What to work on |
How many lines below contain the word "AGND"? Reply solely with the number.

Excerpts from a dataset |
● ● ● ● ●

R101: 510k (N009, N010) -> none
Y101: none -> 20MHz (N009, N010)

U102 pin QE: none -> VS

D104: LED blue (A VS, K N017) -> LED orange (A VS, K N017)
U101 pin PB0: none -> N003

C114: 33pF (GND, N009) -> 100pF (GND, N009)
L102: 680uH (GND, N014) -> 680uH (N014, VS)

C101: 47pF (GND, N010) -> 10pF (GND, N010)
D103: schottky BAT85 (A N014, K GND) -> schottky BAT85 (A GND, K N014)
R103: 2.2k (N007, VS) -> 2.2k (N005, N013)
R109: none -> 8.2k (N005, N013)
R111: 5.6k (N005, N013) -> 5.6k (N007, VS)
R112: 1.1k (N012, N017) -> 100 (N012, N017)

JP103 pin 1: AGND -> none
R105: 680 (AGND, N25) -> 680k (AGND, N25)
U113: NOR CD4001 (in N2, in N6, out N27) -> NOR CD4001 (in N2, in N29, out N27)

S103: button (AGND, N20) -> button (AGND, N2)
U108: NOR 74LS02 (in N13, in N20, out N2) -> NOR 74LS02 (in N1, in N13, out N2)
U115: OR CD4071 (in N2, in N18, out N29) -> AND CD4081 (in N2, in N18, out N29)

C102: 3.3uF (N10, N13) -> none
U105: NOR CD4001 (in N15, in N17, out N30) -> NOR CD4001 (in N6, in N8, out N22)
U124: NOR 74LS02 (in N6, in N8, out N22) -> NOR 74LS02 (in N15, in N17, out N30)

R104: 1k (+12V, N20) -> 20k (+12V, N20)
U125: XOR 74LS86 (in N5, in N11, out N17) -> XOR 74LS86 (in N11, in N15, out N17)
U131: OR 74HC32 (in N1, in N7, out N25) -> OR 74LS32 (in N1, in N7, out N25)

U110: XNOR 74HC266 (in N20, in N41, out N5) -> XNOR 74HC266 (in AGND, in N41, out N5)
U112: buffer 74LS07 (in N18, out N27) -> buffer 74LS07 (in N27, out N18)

● ● ● ● ●

Task solution |
4